Extracted records
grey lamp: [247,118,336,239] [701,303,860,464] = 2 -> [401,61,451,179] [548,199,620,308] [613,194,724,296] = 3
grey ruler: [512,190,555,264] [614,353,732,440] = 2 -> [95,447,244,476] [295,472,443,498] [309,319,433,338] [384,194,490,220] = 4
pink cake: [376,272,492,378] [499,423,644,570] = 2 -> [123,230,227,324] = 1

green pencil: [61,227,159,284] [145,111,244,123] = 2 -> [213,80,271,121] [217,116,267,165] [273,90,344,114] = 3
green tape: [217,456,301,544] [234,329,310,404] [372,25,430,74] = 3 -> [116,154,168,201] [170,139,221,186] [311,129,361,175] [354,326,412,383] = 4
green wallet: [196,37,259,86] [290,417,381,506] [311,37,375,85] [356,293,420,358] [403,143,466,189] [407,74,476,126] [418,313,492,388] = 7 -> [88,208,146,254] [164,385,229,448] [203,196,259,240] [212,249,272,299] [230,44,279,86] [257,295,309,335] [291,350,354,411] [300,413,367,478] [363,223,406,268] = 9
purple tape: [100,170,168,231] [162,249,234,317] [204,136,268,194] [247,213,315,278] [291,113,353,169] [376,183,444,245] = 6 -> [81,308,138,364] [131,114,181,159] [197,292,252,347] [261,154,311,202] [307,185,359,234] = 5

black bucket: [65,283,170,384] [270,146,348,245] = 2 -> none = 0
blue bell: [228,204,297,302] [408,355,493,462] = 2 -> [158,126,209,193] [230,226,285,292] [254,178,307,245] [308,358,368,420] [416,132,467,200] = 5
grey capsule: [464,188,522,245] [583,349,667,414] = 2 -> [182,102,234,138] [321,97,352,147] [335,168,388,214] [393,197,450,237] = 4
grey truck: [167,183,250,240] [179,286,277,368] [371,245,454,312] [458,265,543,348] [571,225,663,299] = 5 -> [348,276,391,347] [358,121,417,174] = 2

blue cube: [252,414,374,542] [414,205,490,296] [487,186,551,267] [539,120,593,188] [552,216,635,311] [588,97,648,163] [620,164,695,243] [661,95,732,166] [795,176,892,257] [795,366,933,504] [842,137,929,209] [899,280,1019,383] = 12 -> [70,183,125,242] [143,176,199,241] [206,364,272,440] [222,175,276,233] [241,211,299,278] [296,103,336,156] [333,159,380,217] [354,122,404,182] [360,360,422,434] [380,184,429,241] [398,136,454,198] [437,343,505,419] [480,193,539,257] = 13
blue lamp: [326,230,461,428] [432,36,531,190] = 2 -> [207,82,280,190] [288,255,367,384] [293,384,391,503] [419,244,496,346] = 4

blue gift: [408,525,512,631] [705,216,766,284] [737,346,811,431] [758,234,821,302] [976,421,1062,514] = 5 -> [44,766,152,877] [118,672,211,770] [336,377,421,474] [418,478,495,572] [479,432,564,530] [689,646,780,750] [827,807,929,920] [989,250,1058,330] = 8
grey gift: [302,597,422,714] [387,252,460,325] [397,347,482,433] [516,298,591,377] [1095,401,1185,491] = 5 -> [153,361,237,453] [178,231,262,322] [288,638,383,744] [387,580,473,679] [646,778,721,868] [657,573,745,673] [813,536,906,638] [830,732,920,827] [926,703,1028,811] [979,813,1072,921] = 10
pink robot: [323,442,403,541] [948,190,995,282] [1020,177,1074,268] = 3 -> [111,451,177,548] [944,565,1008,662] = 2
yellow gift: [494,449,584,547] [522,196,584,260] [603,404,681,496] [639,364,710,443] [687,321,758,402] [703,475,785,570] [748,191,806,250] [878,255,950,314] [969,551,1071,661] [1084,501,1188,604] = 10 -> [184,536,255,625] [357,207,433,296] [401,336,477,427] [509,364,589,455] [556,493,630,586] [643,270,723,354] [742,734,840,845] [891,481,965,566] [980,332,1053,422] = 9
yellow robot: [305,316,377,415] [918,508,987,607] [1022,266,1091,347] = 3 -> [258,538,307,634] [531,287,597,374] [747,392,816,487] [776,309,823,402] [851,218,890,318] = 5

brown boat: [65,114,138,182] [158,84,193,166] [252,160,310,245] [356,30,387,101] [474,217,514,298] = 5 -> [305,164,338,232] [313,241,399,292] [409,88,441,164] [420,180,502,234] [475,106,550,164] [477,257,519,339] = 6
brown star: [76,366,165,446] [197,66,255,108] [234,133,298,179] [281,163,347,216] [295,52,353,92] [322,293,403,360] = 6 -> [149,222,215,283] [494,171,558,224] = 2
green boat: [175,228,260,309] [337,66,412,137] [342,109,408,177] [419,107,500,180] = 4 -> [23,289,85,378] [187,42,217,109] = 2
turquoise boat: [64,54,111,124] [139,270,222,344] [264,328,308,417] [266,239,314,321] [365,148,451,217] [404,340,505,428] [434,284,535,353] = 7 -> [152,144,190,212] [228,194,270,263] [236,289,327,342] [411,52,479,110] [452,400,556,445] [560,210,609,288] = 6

■ WHAT THE TASK REQUIRES:
Restate word for word only the lines above from the line containing "green tape: [217,456,301,544]" to the line containing "blue lamp: [326,230,461,428]", both of them included.

■ SOLUTION TO THE PROBLEM:
green tape: [217,456,301,544] [234,329,310,404] [372,25,430,74] = 3 -> [116,154,168,201] [170,139,221,186] [311,129,361,175] [354,326,412,383] = 4
green wallet: [196,37,259,86] [290,417,381,506] [311,37,375,85] [356,293,420,358] [403,143,466,189] [407,74,476,126] [418,313,492,388] = 7 -> [88,208,146,254] [164,385,229,448] [203,196,259,240] [212,249,272,299] [230,44,279,86] [257,295,309,335] [291,350,354,411] [300,413,367,478] [363,223,406,268] = 9
purple tape: [100,170,168,231] [162,249,234,317] [204,136,268,194] [247,213,315,278] [291,113,353,169] [376,183,444,245] = 6 -> [81,308,138,364] [131,114,181,159] [197,292,252,347] [261,154,311,202] [307,185,359,234] = 5

black bucket: [65,283,170,384] [270,146,348,245] = 2 -> none = 0
blue bell: [228,204,297,302] [408,355,493,462] = 2 -> [158,126,209,193] [230,226,285,292] [254,178,307,245] [308,358,368,420] [416,132,467,200] = 5
grey capsule: [464,188,522,245] [583,349,667,414] = 2 -> [182,102,234,138] [321,97,352,147] [335,168,388,214] [393,197,450,237] = 4
grey truck: [167,183,250,240] [179,286,277,368] [371,245,454,312] [458,265,543,348] [571,225,663,299] = 5 -> [348,276,391,347] [358,121,417,174] = 2

blue cube: [252,414,374,542] [414,205,490,296] [487,186,551,267] [539,120,593,188] [552,216,635,311] [588,97,648,163] [620,164,695,243] [661,95,732,166] [795,176,892,257] [795,366,933,504] [842,137,929,209] [899,280,1019,383] = 12 -> [70,183,125,242] [143,176,199,241] [206,364,272,440] [222,175,276,233] [241,211,299,278] [296,103,336,156] [333,159,380,217] [354,122,404,182] [360,360,422,434] [380,184,429,241] [398,136,454,198] [437,343,505,419] [480,193,539,257] = 13
blue lamp: [326,230,461,428] [432,36,531,190] = 2 -> [207,82,280,190] [288,255,367,384] [293,384,391,503] [419,244,496,346] = 4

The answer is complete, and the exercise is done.